Work request ::
From the entries provided below, copy each line that contains the word "left".
== Segment start ==
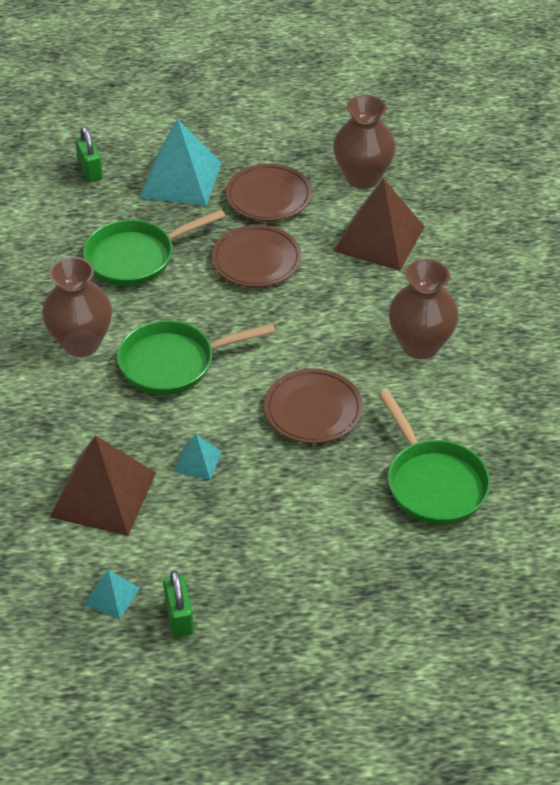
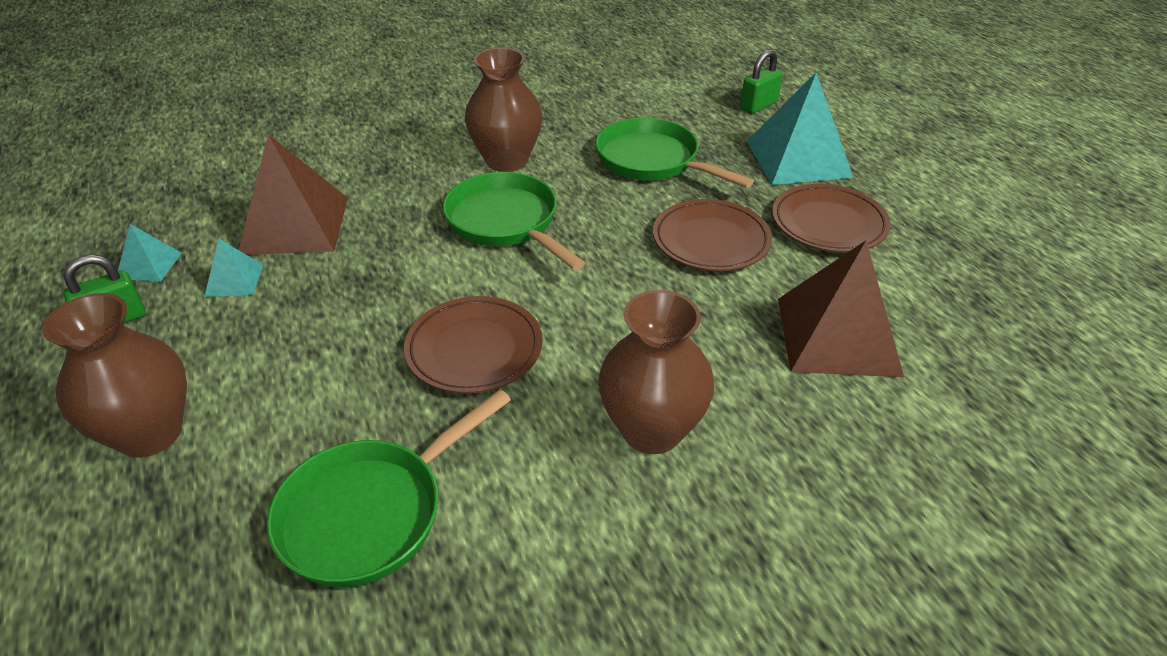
camera: 70 degrees right, 5 degrees down
(197, 461) = (358, 276): turquoise pyramid -> turquoise pyramid (234, 280)
(362, 178) = (942, 292): brown vase -> brown vase (150, 433)

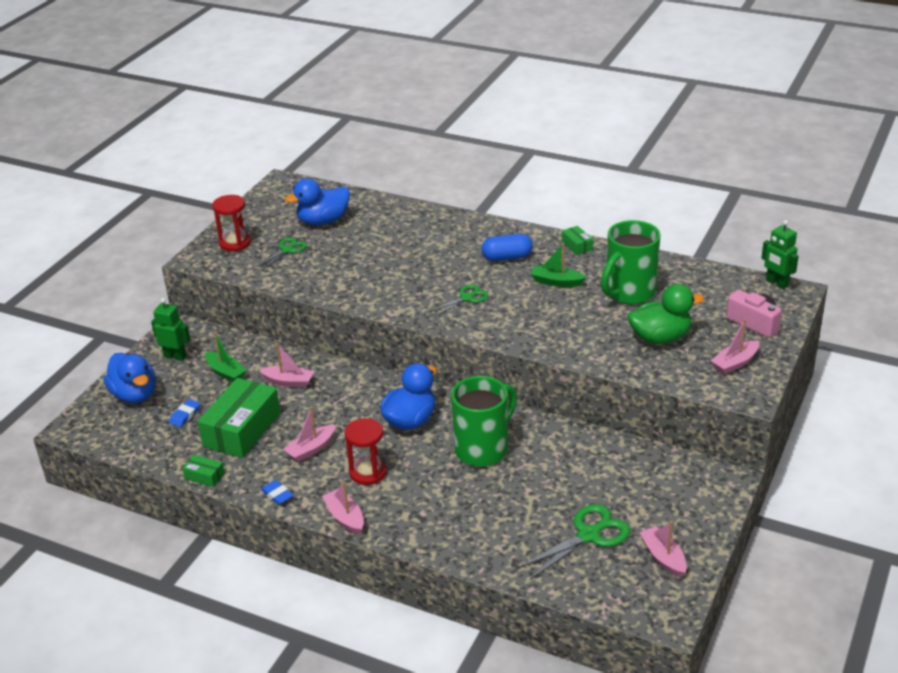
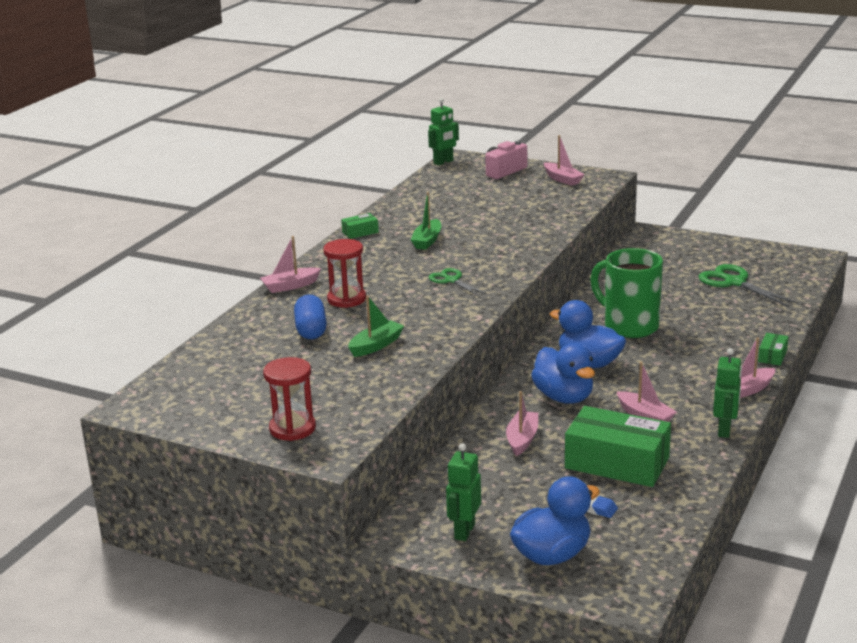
camera: 90 degrees left, 10 degrees down
(204, 476) = (705, 480): green box -> green box (772, 356)
(225, 372) = (502, 486): green boat -> green boat (376, 345)
(277, 495) = (725, 430): blue eraser -> green robot
(287, 250) = (323, 388): green scissors -> none
(323, 221) = (256, 369): blue duck -> blue duck (564, 397)
(368, 472) = (676, 382): red hourglass -> red hourglass (346, 299)
(507, 257) = (375, 263): blue capsule -> blue capsule (311, 330)
(629, 293) = (451, 212): green mug -> none
(660, 337) = (525, 202): green duck -> none
(663, 557) = (751, 257): pink boat -> pink boat (290, 286)

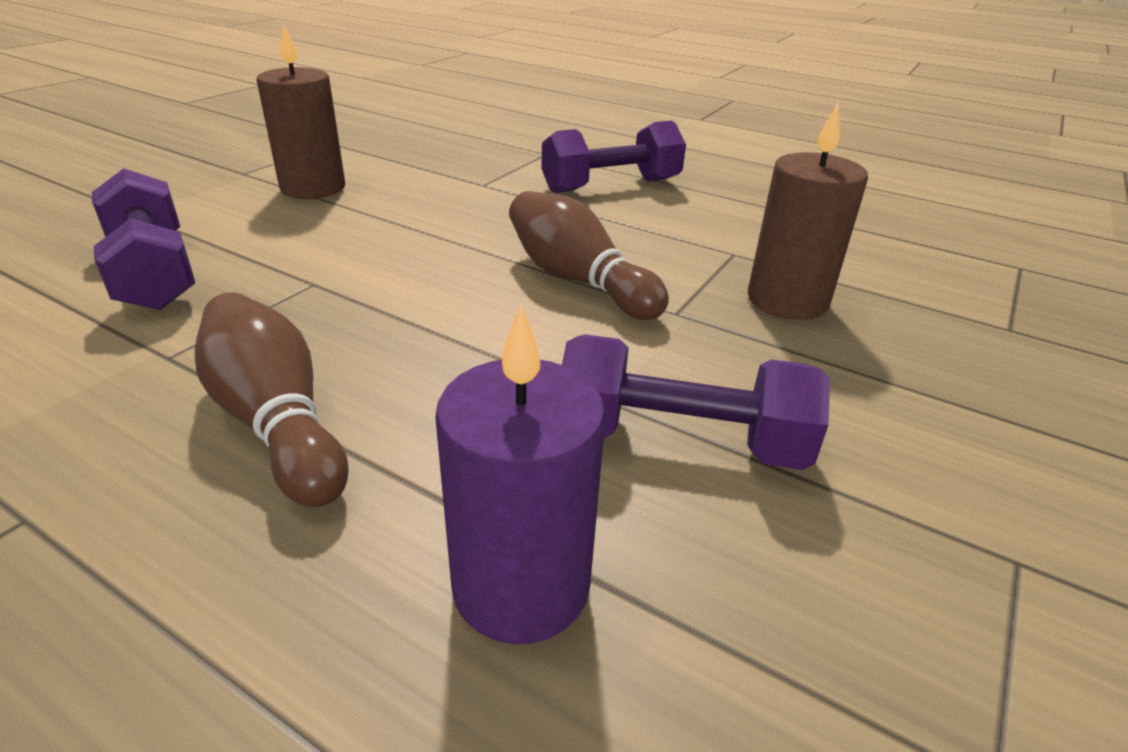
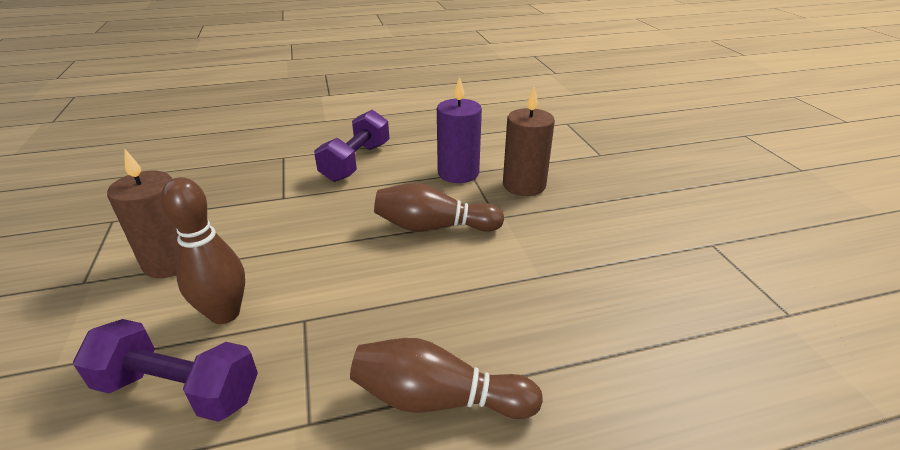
camera: 45 degrees left, 0 degrees up
(273, 243) = (225, 313): none -> brown bowling pin
(521, 586) = (635, 370): purple candle -> purple candle (458, 173)
(680, 440) = (587, 274): purple dumbbell -> none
== Segment end ==
The answer ::
camera: 90 degrees left, 10 degrees down
camera: 45 degrees left, 0 degrees up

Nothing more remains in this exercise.